[Items from a dataset]
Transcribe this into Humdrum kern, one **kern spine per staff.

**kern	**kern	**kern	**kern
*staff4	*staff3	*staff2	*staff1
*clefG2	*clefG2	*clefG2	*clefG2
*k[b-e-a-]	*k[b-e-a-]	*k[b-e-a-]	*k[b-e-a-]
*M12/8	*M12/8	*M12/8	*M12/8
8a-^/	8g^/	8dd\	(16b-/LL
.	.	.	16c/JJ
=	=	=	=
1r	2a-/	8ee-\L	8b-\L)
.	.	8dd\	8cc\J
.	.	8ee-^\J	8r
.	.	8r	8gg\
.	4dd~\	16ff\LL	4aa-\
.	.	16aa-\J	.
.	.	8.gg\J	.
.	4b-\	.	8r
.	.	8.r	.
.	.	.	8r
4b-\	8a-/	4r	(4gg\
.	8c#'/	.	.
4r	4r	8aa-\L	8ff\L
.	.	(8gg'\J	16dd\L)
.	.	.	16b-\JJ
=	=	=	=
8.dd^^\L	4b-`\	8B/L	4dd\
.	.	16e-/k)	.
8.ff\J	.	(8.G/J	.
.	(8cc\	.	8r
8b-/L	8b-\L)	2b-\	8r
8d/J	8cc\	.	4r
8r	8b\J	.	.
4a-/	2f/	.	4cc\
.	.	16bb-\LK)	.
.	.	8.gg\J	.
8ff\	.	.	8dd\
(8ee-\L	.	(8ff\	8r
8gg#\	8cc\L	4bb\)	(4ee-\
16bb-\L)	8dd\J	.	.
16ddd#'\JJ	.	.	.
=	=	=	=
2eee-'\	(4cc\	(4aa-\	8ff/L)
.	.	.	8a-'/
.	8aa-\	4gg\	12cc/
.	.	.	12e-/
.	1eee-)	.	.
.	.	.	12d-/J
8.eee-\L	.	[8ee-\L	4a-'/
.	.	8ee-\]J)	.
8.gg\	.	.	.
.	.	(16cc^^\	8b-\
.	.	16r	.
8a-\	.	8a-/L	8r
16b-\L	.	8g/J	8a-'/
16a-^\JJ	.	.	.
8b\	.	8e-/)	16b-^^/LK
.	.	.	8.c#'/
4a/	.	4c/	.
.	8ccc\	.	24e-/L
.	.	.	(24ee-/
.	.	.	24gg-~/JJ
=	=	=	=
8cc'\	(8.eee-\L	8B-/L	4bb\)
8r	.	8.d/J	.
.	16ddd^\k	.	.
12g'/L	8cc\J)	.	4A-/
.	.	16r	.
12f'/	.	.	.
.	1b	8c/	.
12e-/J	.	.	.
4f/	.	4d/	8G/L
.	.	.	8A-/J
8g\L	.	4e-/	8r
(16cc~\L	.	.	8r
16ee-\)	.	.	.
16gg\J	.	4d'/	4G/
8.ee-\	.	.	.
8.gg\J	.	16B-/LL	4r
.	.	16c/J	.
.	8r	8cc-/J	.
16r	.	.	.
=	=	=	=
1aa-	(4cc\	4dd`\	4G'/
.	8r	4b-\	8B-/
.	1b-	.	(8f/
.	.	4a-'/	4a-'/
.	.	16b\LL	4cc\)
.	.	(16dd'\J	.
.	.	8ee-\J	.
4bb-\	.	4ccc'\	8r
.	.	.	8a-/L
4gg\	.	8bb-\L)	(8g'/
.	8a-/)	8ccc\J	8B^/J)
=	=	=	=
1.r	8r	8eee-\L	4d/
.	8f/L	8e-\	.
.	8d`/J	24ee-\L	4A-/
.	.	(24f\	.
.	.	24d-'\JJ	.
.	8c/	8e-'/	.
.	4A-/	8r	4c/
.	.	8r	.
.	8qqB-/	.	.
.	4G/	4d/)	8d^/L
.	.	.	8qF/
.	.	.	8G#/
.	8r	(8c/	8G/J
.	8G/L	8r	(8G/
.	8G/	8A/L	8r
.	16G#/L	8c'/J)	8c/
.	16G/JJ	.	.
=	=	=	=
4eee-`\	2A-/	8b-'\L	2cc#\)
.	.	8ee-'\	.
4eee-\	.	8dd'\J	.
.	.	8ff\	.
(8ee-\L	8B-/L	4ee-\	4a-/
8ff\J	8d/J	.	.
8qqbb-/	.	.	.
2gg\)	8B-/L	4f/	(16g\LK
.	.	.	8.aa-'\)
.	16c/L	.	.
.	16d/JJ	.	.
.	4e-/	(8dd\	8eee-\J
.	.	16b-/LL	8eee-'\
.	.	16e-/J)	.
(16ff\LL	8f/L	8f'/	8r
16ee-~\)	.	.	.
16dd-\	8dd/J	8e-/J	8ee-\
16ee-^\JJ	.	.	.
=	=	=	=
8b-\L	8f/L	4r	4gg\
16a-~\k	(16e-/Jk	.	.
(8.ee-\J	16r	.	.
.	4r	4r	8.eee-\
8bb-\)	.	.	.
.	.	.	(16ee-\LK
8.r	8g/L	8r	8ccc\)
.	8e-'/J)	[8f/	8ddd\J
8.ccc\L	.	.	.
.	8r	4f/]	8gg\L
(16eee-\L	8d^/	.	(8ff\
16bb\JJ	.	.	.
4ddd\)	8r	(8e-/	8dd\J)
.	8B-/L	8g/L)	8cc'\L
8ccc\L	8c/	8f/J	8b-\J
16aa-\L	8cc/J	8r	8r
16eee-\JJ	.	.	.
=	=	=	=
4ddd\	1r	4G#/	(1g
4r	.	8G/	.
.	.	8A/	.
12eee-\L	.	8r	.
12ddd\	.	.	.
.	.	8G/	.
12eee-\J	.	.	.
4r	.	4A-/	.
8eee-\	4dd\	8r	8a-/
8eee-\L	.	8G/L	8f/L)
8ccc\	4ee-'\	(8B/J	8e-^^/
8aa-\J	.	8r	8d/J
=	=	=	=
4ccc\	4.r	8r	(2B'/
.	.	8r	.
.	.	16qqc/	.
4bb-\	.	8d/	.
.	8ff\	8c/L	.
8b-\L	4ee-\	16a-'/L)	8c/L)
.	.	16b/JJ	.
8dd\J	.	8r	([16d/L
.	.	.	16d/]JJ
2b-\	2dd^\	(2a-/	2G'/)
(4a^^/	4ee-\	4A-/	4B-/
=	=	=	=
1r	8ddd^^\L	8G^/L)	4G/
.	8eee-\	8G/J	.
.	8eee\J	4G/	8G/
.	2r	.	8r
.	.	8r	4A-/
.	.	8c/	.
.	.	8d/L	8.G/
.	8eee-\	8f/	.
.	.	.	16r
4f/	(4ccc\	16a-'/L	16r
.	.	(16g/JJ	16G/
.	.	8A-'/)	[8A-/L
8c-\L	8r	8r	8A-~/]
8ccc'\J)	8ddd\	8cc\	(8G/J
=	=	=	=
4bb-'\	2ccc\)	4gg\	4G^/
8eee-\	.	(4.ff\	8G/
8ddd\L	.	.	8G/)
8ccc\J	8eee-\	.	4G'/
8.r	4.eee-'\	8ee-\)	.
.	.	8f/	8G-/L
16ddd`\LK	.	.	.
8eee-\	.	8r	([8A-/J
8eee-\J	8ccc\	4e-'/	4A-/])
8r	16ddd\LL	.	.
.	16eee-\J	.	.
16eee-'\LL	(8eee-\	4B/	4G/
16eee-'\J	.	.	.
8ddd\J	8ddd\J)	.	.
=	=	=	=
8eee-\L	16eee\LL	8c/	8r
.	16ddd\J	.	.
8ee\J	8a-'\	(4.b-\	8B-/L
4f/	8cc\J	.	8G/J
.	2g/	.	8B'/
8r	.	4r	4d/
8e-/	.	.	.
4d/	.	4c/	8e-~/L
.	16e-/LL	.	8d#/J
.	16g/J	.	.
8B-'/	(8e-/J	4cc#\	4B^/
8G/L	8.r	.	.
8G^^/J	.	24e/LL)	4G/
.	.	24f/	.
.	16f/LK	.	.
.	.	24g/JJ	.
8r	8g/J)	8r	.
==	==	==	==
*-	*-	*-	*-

:: Exercise directions ::
Pull out every line of the entries above that contains the string "kern", and copy each one in full.

:: Output for this task ::
Transcribe this into Humdrum kern, one **kern spine per staff.
**kern	**kern	**kern	**kern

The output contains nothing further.